* _HOW TO COMPLETE THIS TASK_: Please output exactly the lines from the one that holds "HALL: A3144 -> SS49E" through the final line of the data, and nothing else; leave out any pictures.

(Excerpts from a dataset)
# # # # # # #

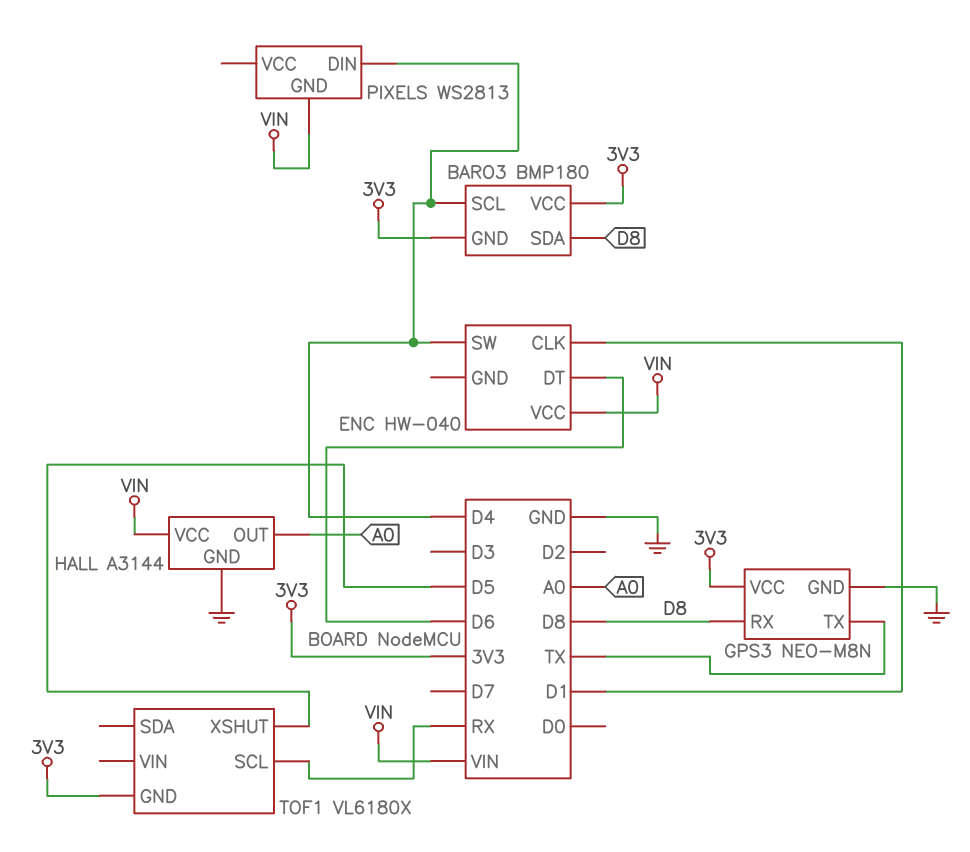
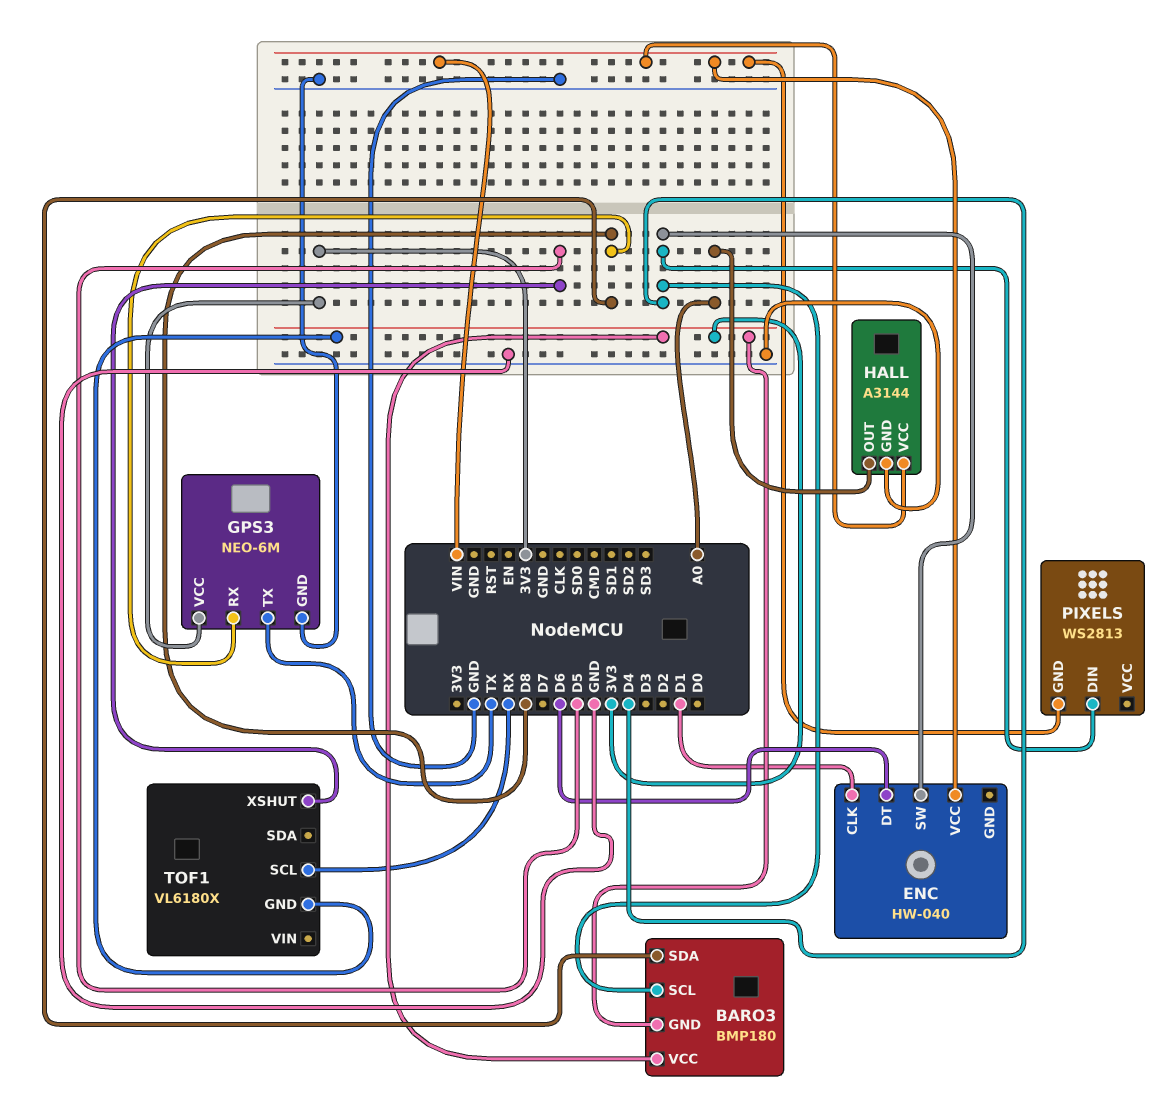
GPS3: NEO-M8N -> NEO-6M

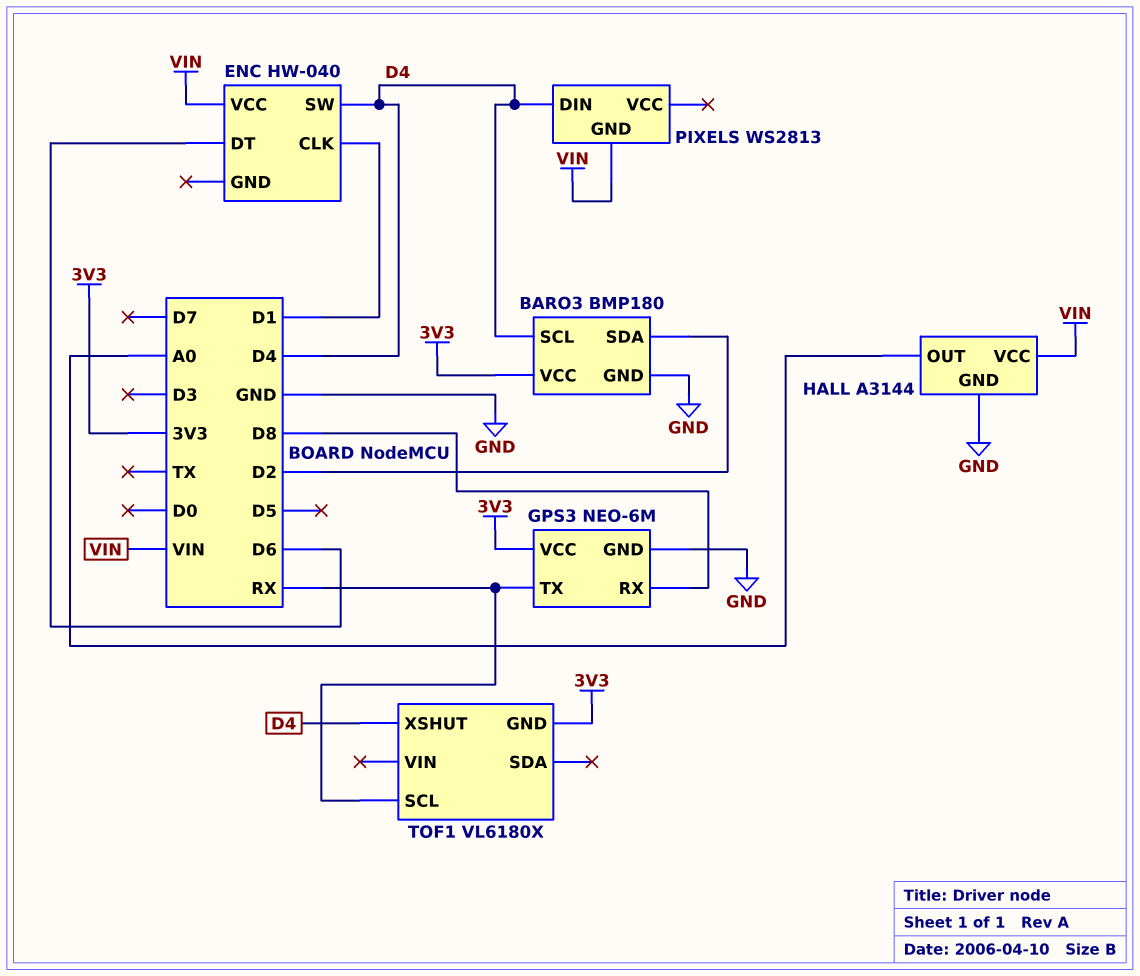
BARO3 pin GND: 3V3 -> GND
BARO3 pin SDA: D8 -> D2
GPS3 pin TX: TX -> RX
TOF1 pin XSHUT: D5 -> D4

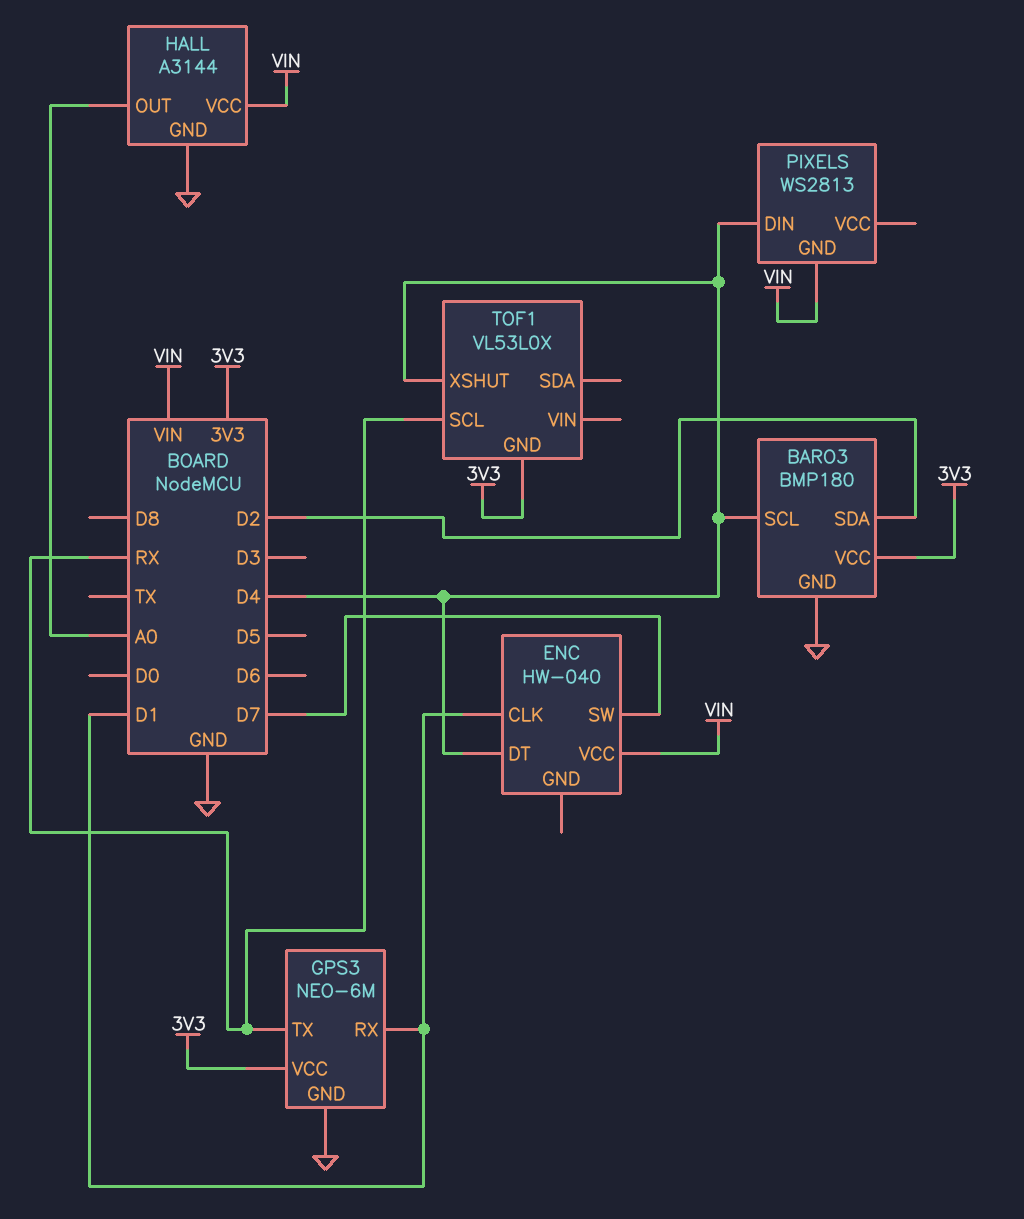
ENC pin DT: D6 -> D4
ENC pin SW: D4 -> D7
GPS3 pin RX: D8 -> D1
TOF1: VL6180X -> VL53L0X

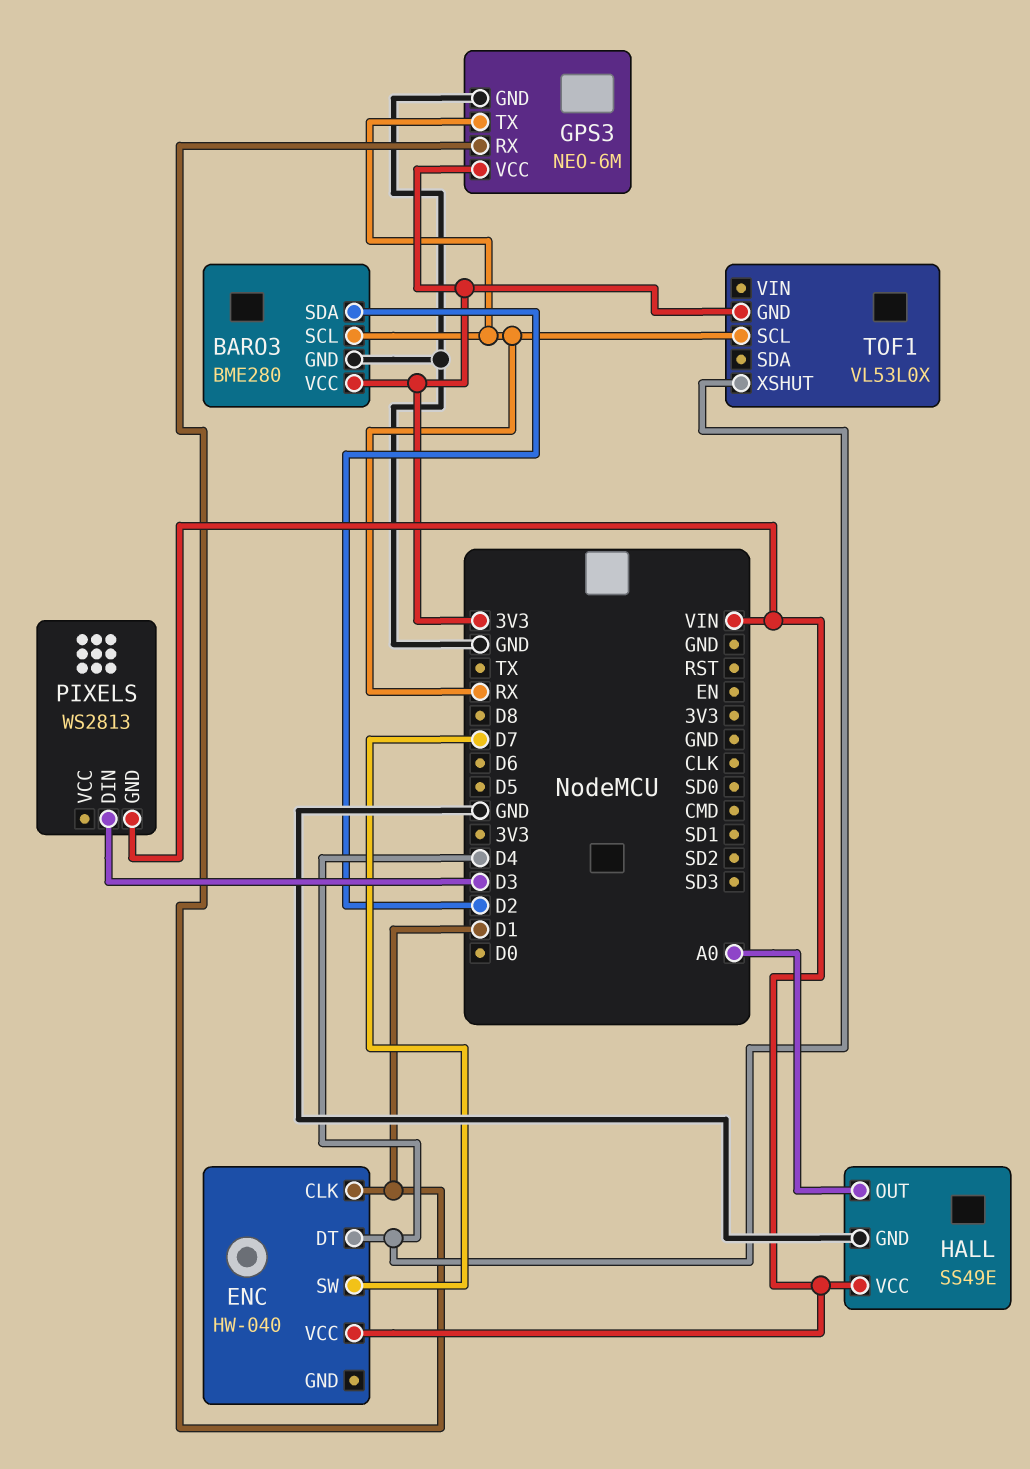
BARO3: BMP180 -> BME280
BARO3 pin SCL: D4 -> RX
HALL: A3144 -> SS49E
PIXELS pin DIN: D4 -> D3

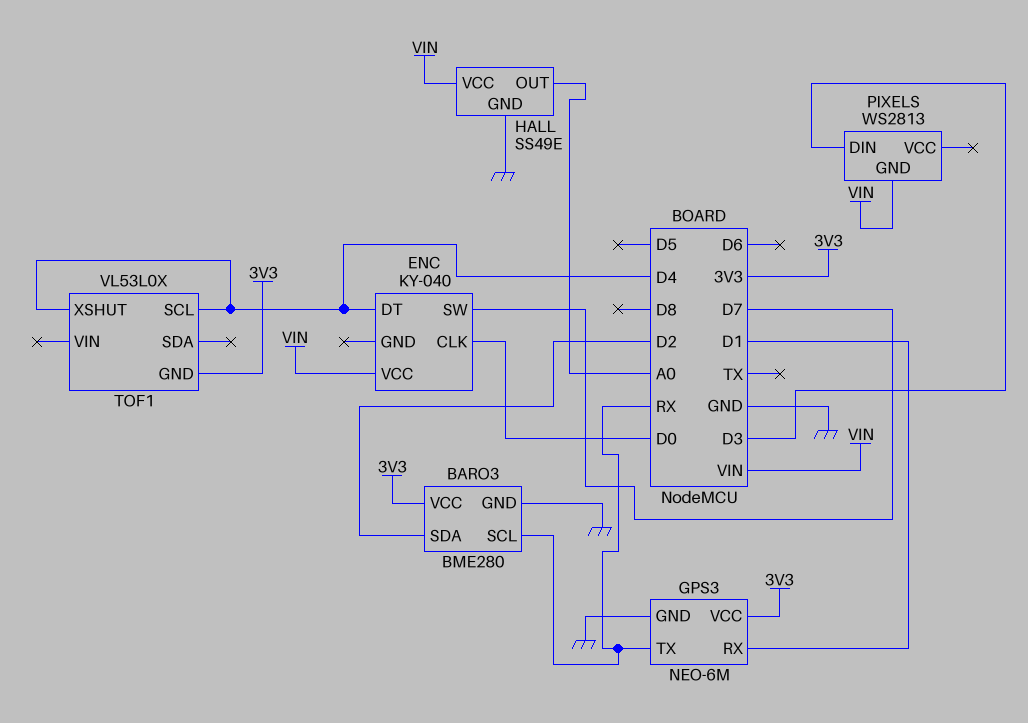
ENC: HW-040 -> KY-040
ENC pin CLK: D1 -> D0
TOF1 pin SCL: RX -> D4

# # # # # # #

* _EXPECTED ANSWER_:
HALL: A3144 -> SS49E
PIXELS pin DIN: D4 -> D3

ENC: HW-040 -> KY-040
ENC pin CLK: D1 -> D0
TOF1 pin SCL: RX -> D4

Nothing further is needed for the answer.